[Entries supplied]

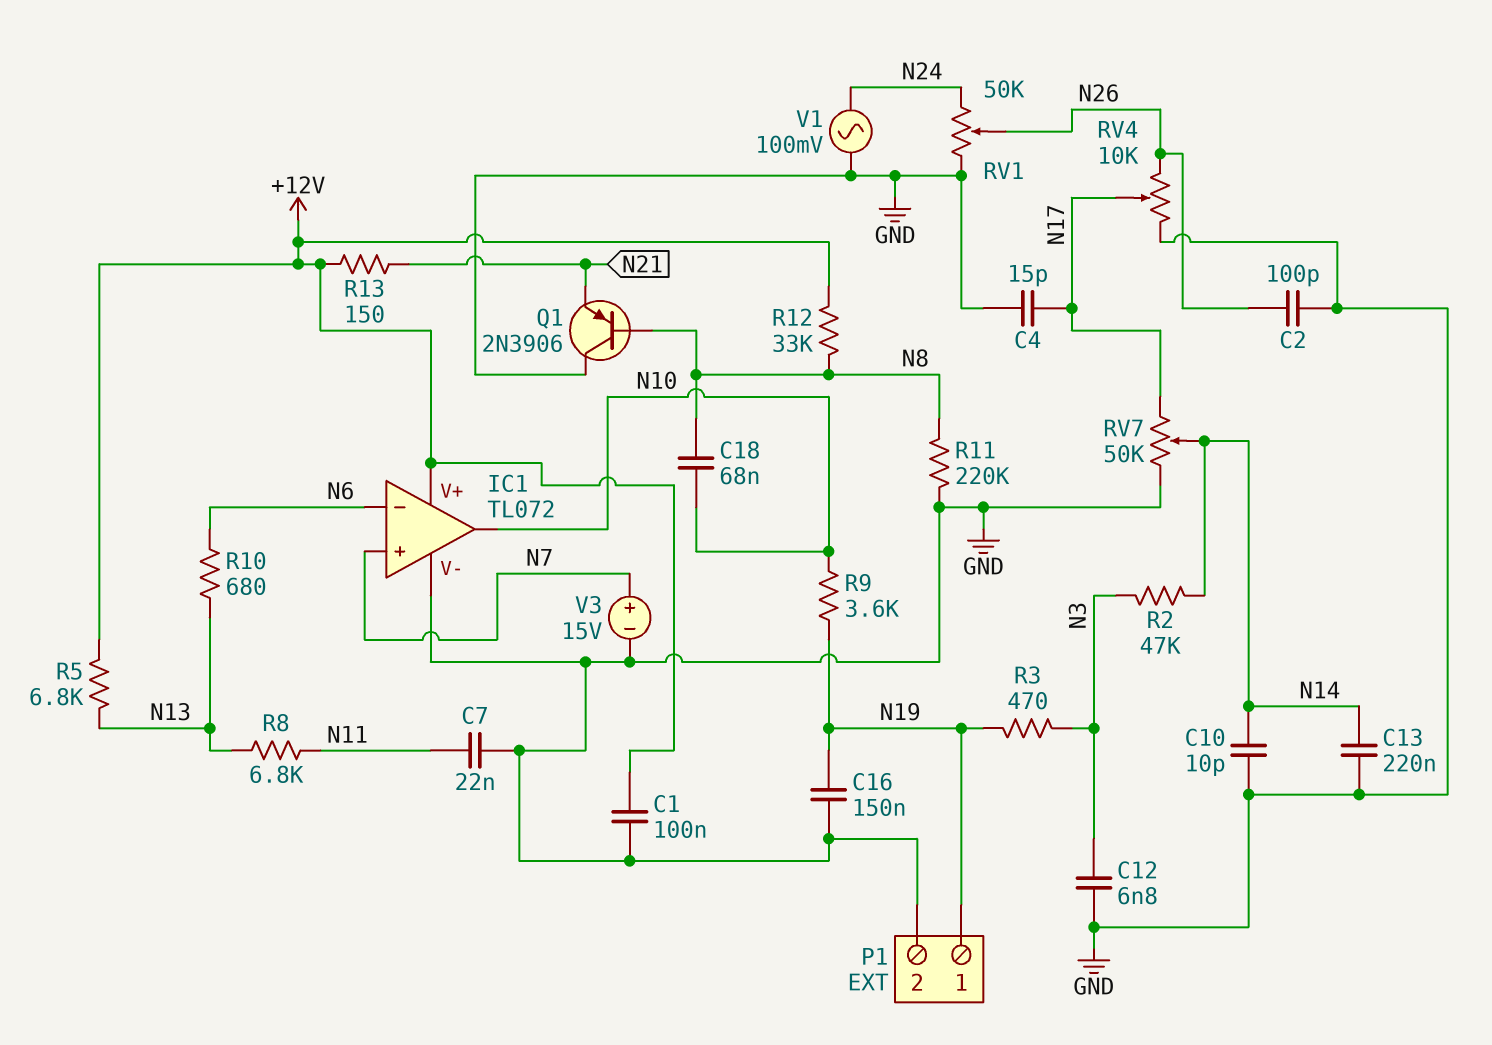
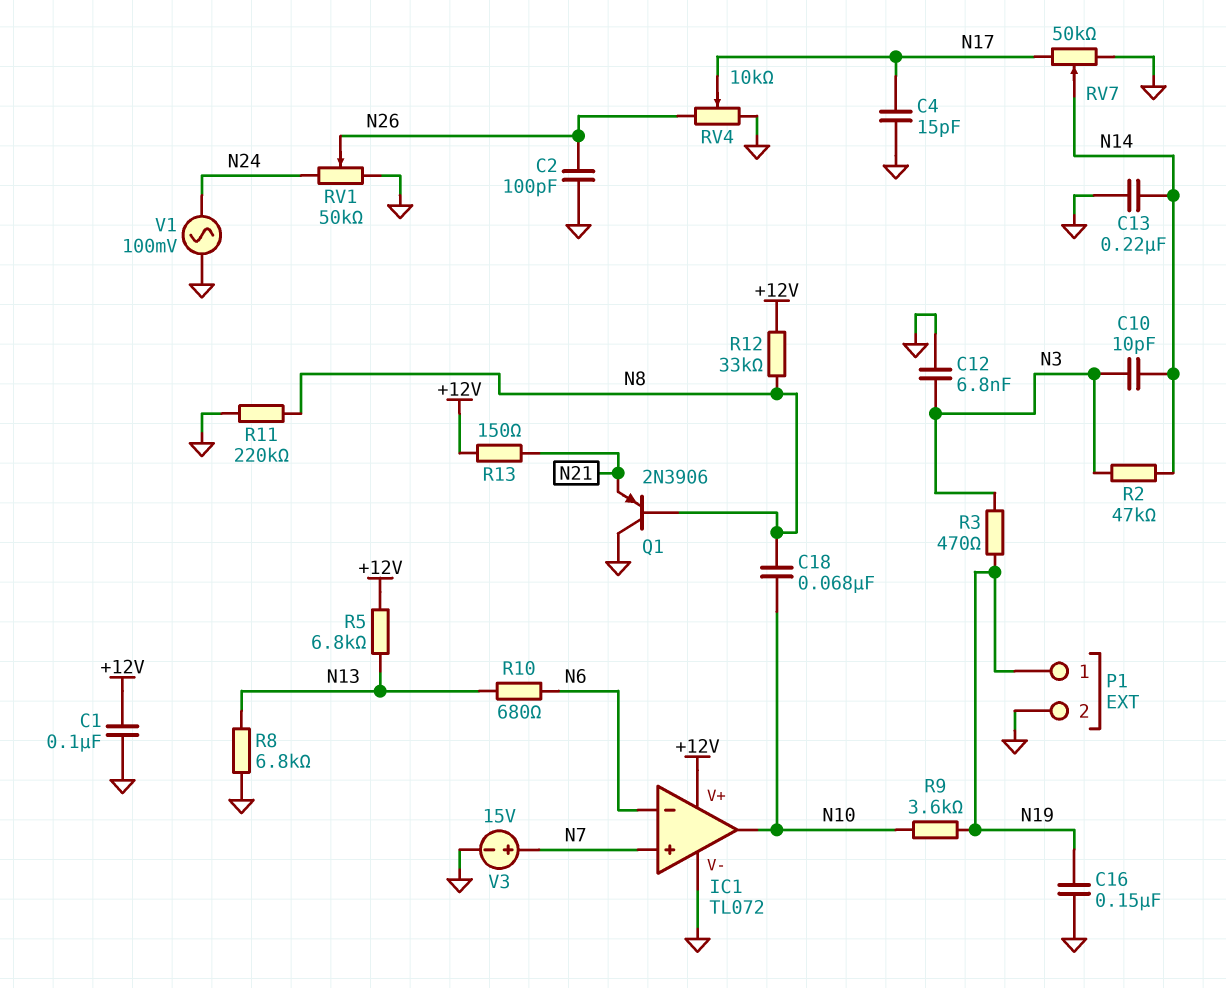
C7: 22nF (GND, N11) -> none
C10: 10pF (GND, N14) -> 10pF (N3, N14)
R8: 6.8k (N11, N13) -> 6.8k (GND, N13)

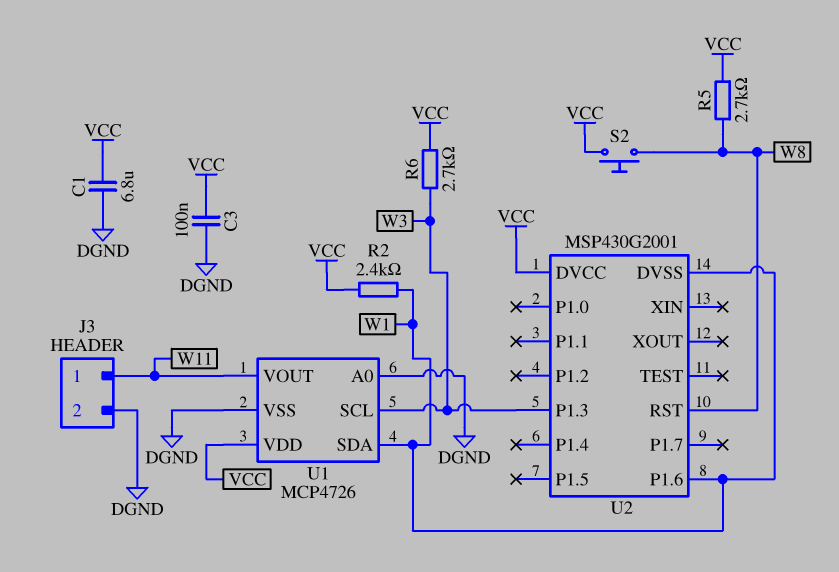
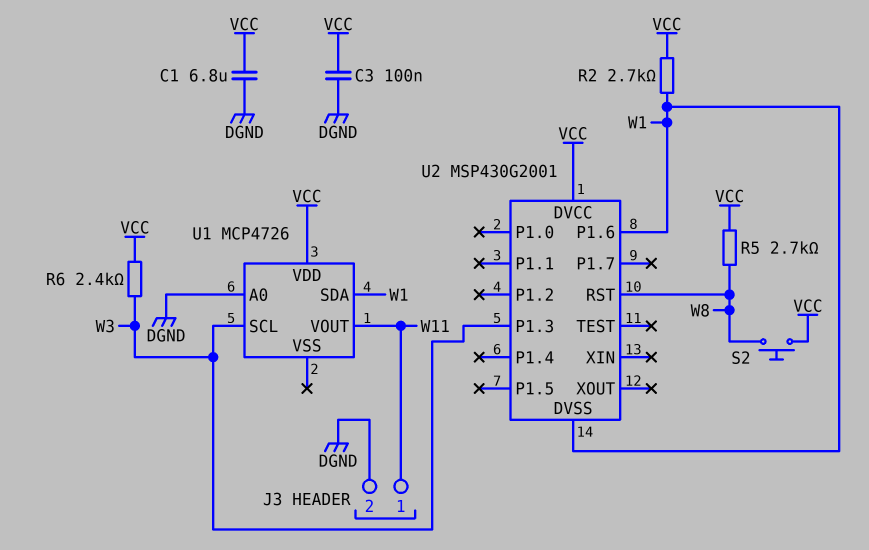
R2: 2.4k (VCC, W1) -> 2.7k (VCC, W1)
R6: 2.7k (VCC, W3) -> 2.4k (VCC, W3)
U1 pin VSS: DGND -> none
---
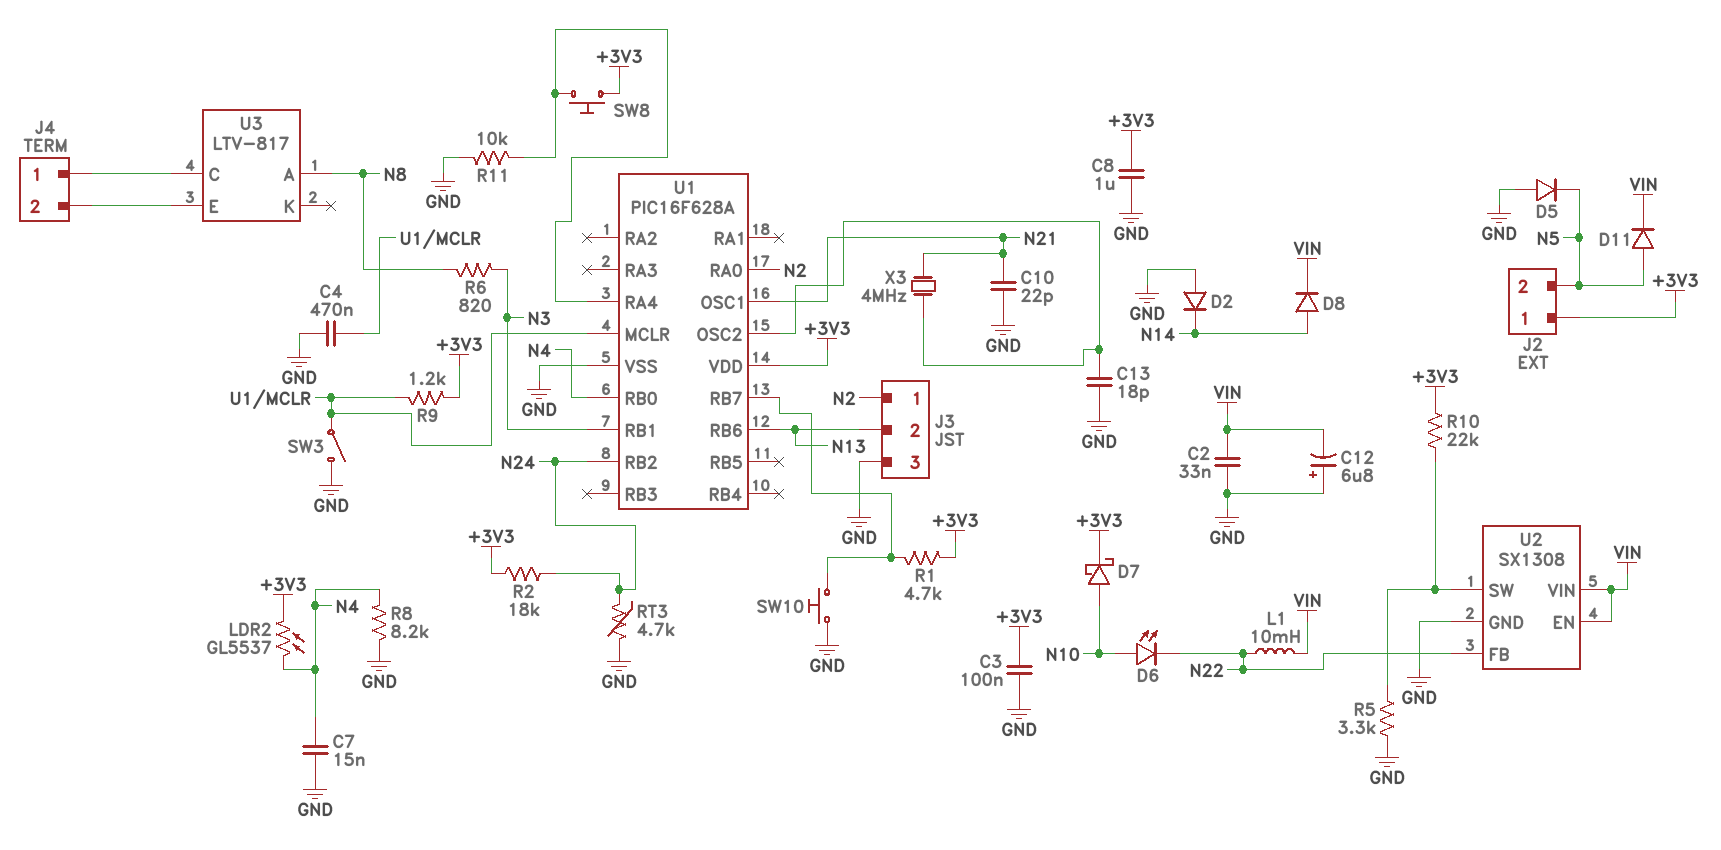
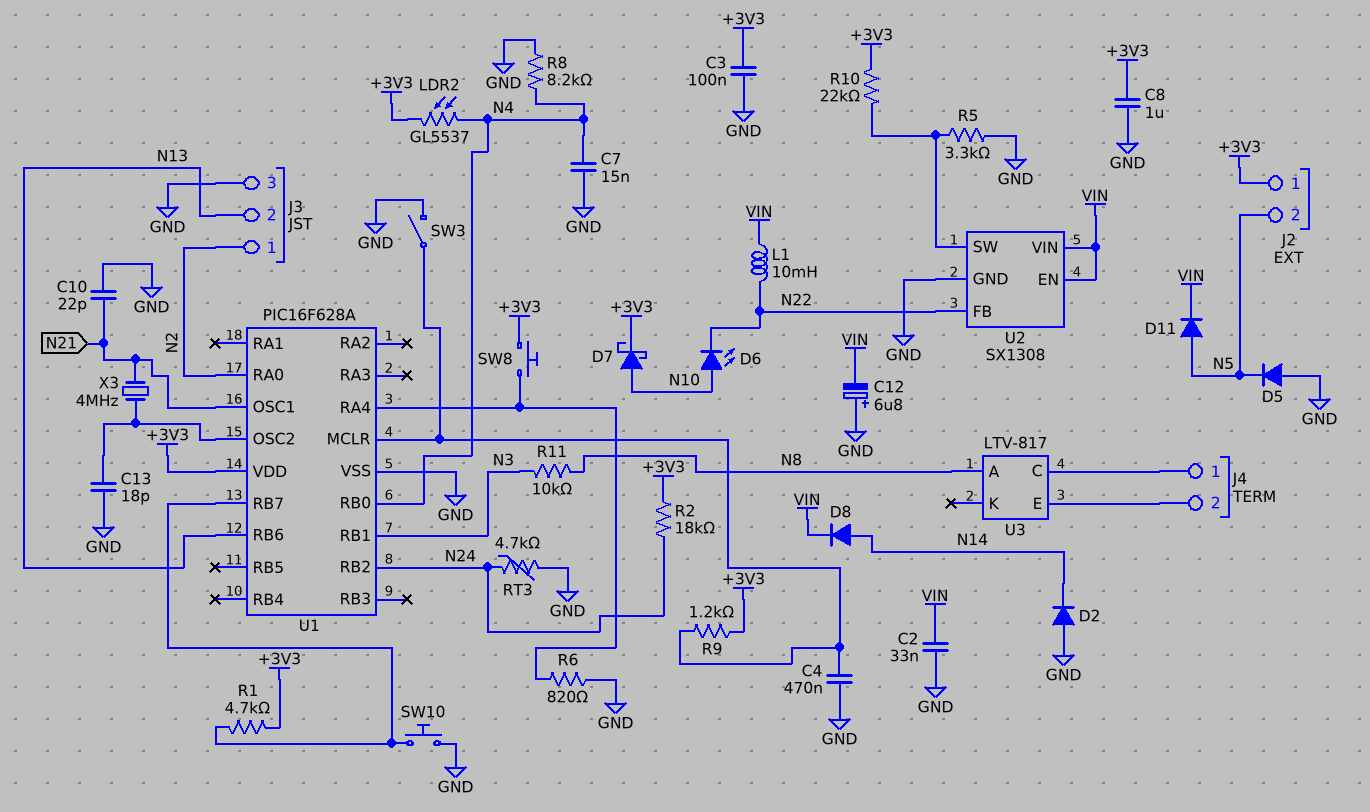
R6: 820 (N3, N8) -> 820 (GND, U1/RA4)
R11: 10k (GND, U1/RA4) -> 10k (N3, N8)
...
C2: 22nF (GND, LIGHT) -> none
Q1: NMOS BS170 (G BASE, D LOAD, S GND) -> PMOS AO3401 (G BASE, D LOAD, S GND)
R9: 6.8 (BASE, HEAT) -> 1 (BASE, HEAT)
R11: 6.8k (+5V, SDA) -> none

[To do] Using the data above, which lines fall from the one with "C7: 22nF (GND, N11) -> none" through the one with "U1 pin VSS: DGND -> none"? Repeat them exactly, ends included, minus any pictures.

[Answer section]
C7: 22nF (GND, N11) -> none
C10: 10pF (GND, N14) -> 10pF (N3, N14)
R8: 6.8k (N11, N13) -> 6.8k (GND, N13)

R2: 2.4k (VCC, W1) -> 2.7k (VCC, W1)
R6: 2.7k (VCC, W3) -> 2.4k (VCC, W3)
U1 pin VSS: DGND -> none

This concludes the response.